* **Task directions**: Would you please copy the part of the material below that opens with the line containing "blue rectangle: (226, 608)" and closes with the line containing "pink L-shape: (193, 821)"? Copy it exactly, and only it.

* **Data provided**:
•••••

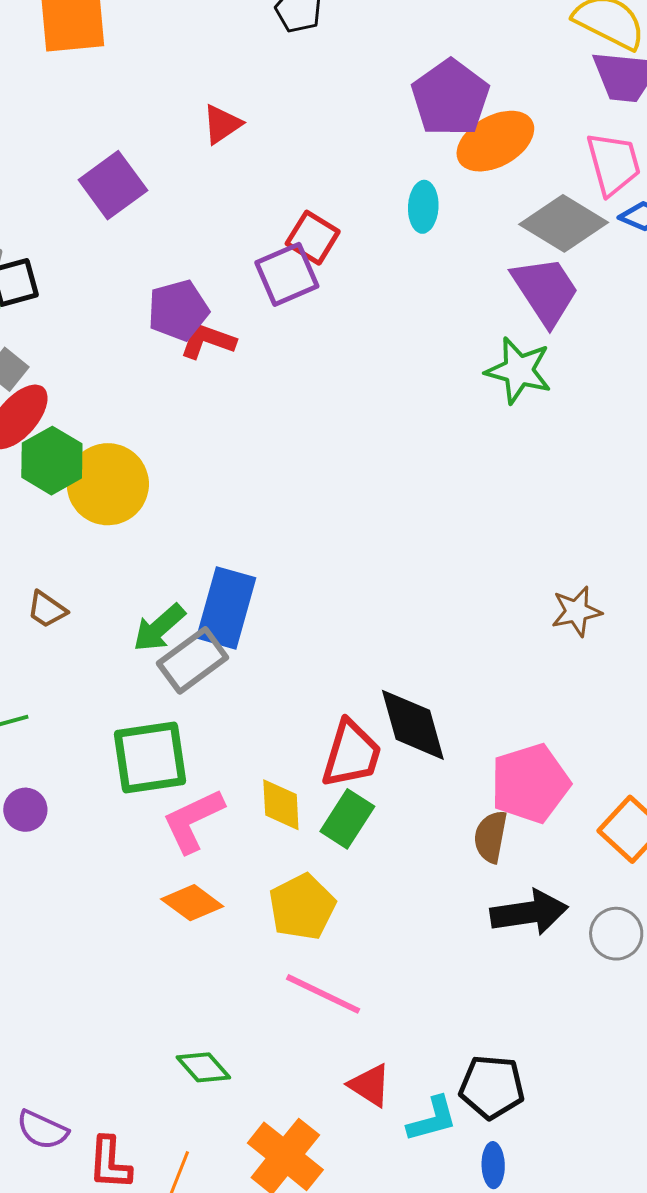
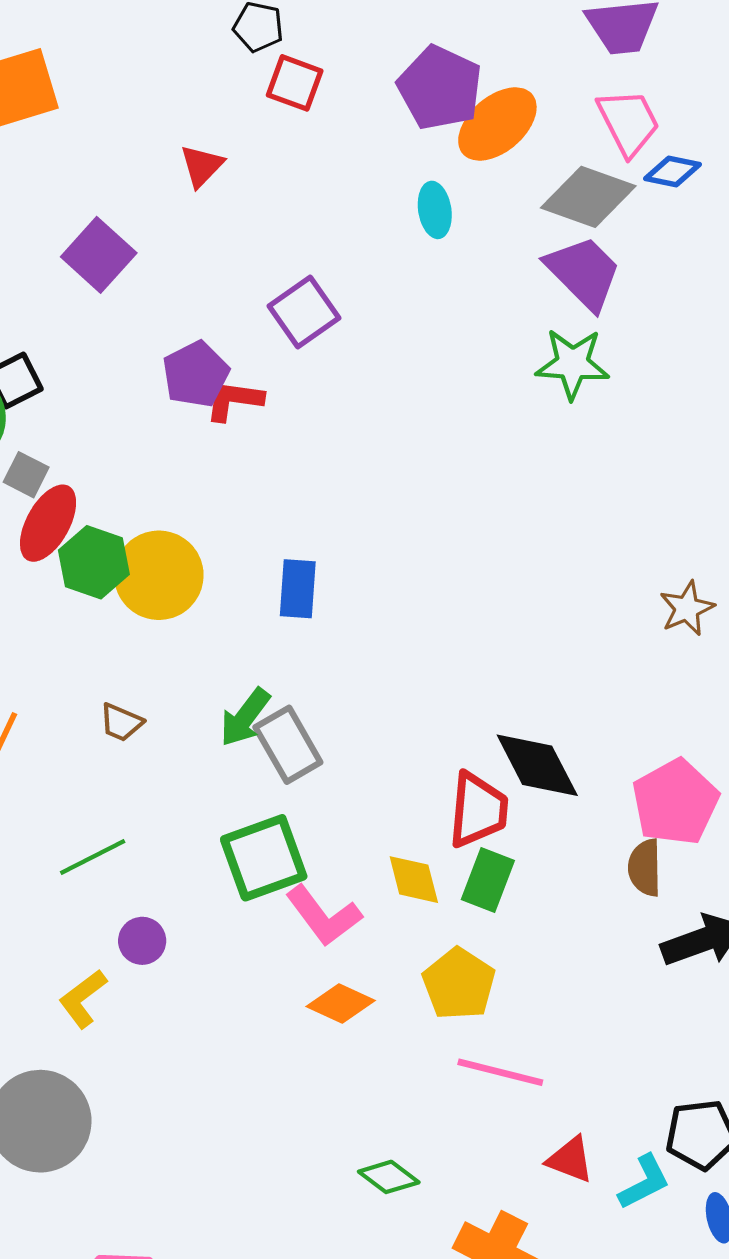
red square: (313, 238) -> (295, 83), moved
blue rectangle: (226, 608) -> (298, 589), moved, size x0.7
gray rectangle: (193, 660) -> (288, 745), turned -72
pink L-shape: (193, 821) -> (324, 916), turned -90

•••••

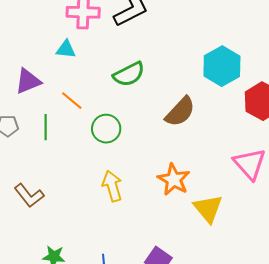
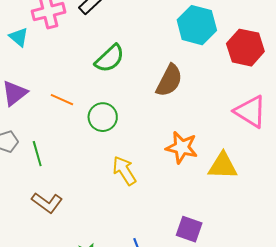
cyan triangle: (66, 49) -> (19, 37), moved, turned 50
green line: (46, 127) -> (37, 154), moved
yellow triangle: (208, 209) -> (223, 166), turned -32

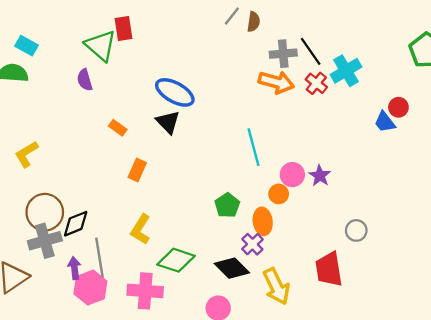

•••••

* **Expected answer**:
blue rectangle: (226, 608) -> (298, 589), moved, size x0.7
gray rectangle: (193, 660) -> (288, 745), turned -72
pink L-shape: (193, 821) -> (324, 916), turned -90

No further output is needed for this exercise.